*Record excerpts*:
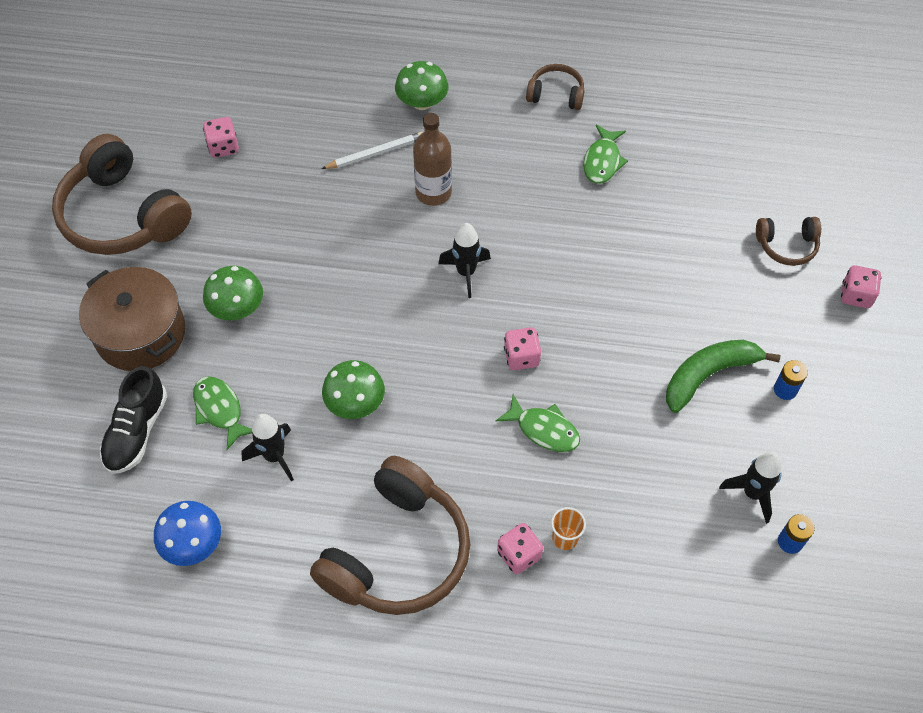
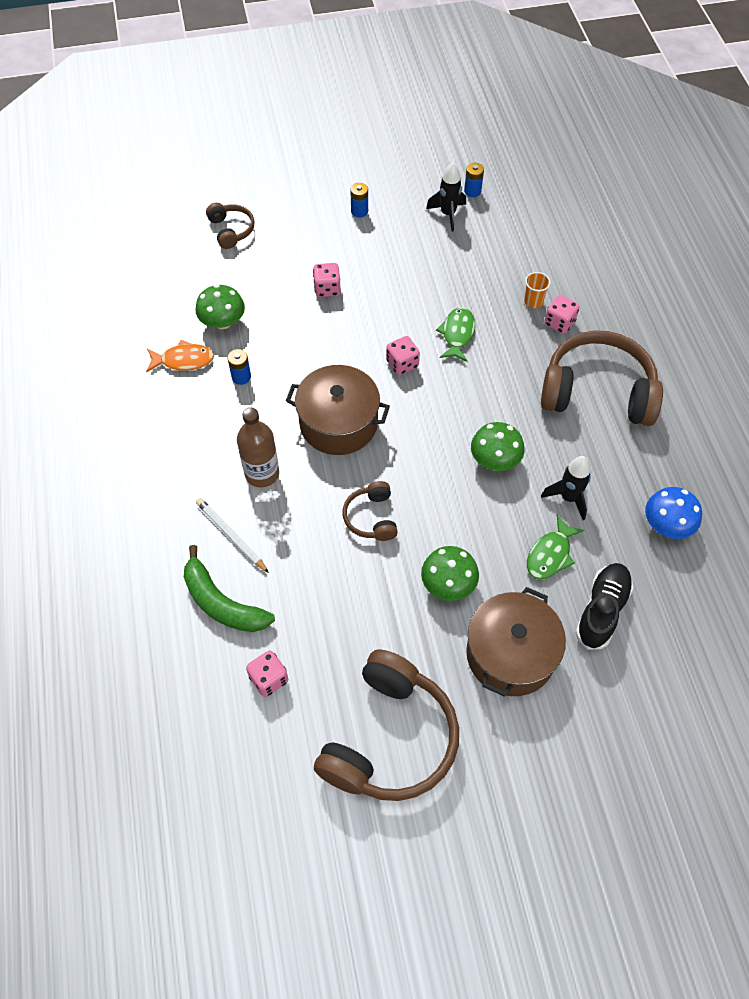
camera: 110 degrees left, 0 degrees up
black shoe [100,366,167,474] -> black shoe turned 60 degrees counterclockwise [575,563,633,650]
green mushroom [395,61,448,110] -> green mushroom moved to [196,284,245,329]
black rocket [438,223,491,298] -> brown pot [286,365,390,455]
brown headphones [526,64,585,110] -> brown headphones moved to [343,481,398,541]
green fish [583,125,628,184] -> orange fish [146,340,214,372]
green banana [666,340,780,413] -> green banana moved to [184,545,275,632]
pink dice [841,265,881,308] -> pink dice moved to [313,263,341,297]
none -> blue battery [228,349,251,385]

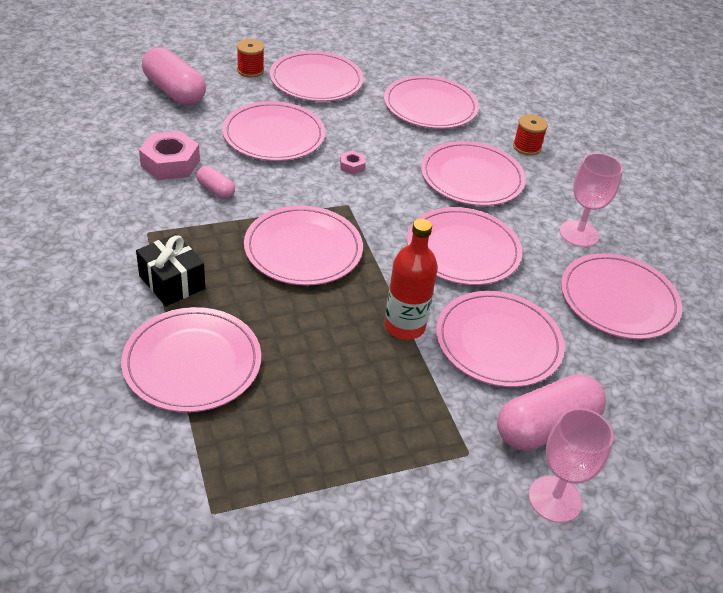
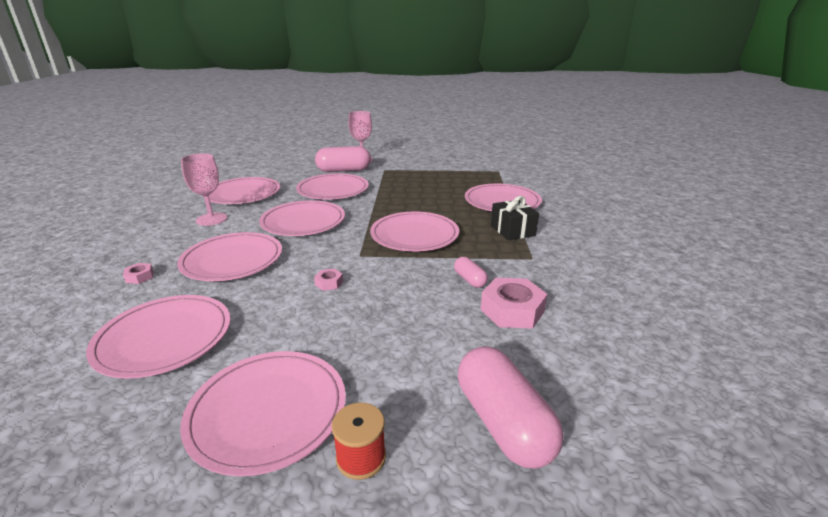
camera: 155 degrees left, 15 degrees down
pink plate [222,101,326,161] -> none
red bottle [385,219,438,340] -> none
red spool [513,114,548,155] -> pink nut [123,263,154,284]

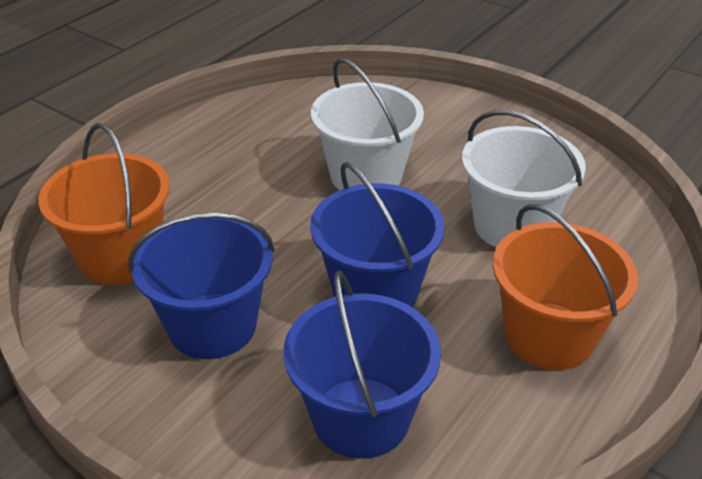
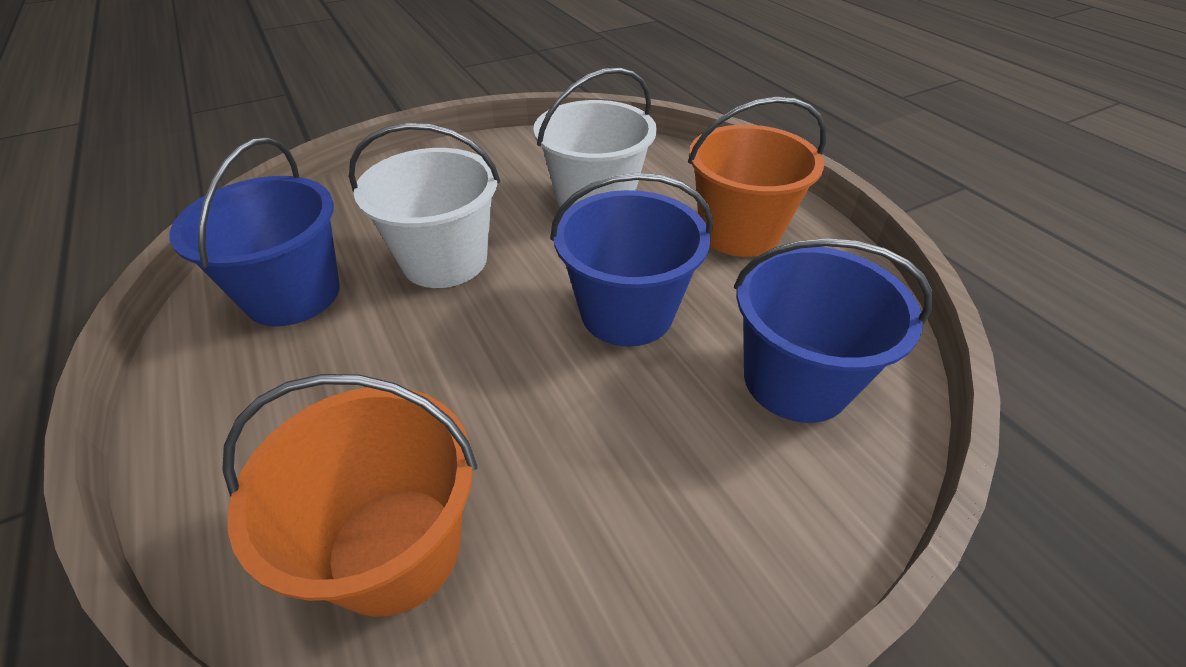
camera: 65 degrees left, 5 degrees up
blue bucket [128,213,275,359] -> blue bucket moved to [169,137,340,326]

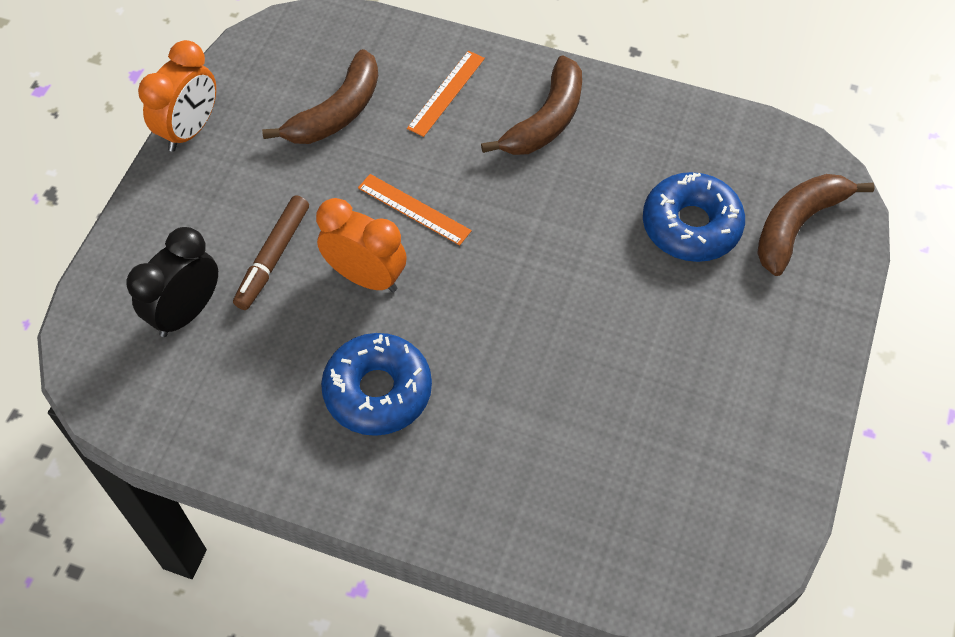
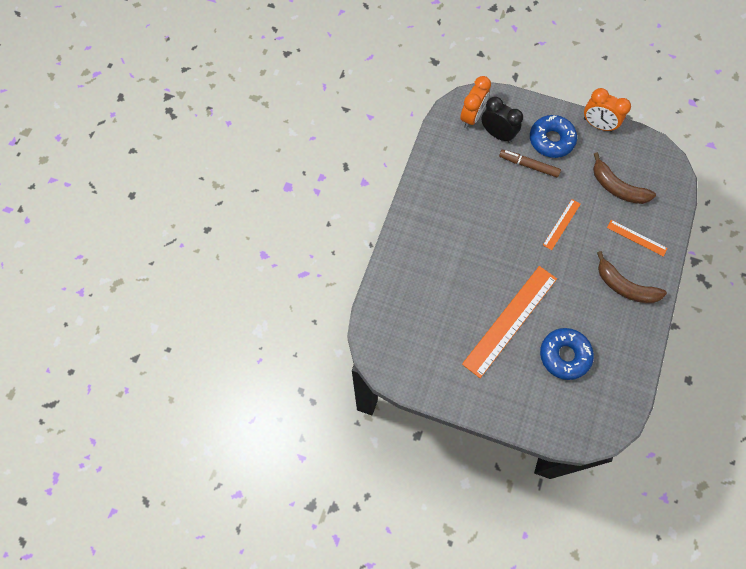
camera: 90 degrees right, 10 degrees up
orange clock [316,198,407,292] -> orange clock moved to [460,76,491,129]
blue donut [321,333,432,436] -> blue donut moved to [530,115,577,158]
brown banana [757,174,875,276] -> none
none -> orange ruler [462,266,557,378]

*What is being asked*: The listing above should be returned word for word, with pictures omitted.

*Result of this exercise*:
camera: 110 degrees left, 0 degrees up
black shoe [100,366,167,474] -> black shoe turned 60 degrees counterclockwise [575,563,633,650]
green mushroom [395,61,448,110] -> green mushroom moved to [196,284,245,329]
black rocket [438,223,491,298] -> brown pot [286,365,390,455]
brown headphones [526,64,585,110] -> brown headphones moved to [343,481,398,541]
green fish [583,125,628,184] -> orange fish [146,340,214,372]
green banana [666,340,780,413] -> green banana moved to [184,545,275,632]
pink dice [841,265,881,308] -> pink dice moved to [313,263,341,297]
none -> blue battery [228,349,251,385]

camera: 155 degrees left, 15 degrees down
pink plate [222,101,326,161] -> none
red bottle [385,219,438,340] -> none
red spool [513,114,548,155] -> pink nut [123,263,154,284]

camera: 65 degrees left, 5 degrees up
blue bucket [128,213,275,359] -> blue bucket moved to [169,137,340,326]

camera: 90 degrees right, 10 degrees up
orange clock [316,198,407,292] -> orange clock moved to [460,76,491,129]
blue donut [321,333,432,436] -> blue donut moved to [530,115,577,158]
brown banana [757,174,875,276] -> none
none -> orange ruler [462,266,557,378]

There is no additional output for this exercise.